Your assignment: Please take the lines from the one holding "(352, 143) = (254, 148): red" through the one holding "(410, 107) = (299, 111): turquoise" in the data below and copy them exactly.

----- Supplied material

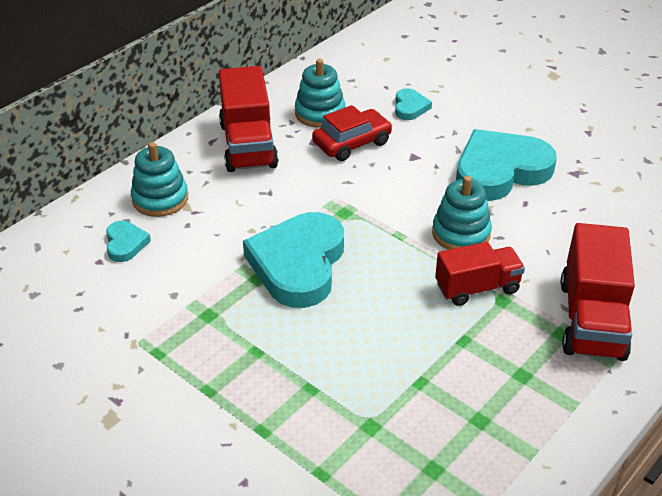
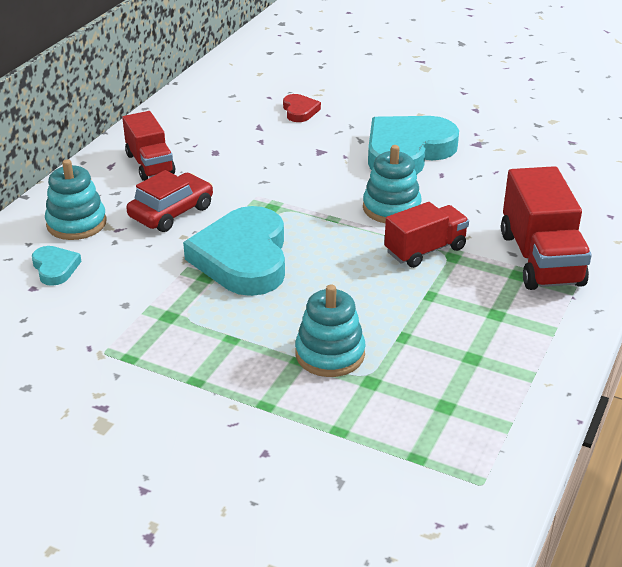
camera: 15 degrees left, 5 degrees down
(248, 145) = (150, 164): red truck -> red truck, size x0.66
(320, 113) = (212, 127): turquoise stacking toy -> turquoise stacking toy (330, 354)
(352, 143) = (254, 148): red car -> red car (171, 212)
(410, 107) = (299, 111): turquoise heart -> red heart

----------
----- Supplied material

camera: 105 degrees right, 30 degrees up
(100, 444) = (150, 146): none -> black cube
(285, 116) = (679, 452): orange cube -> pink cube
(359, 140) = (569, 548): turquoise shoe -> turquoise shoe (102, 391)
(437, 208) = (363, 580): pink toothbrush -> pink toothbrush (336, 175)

----------

Exercise answer:
(352, 143) = (254, 148): red car -> red car (171, 212)
(410, 107) = (299, 111): turquoise heart -> red heart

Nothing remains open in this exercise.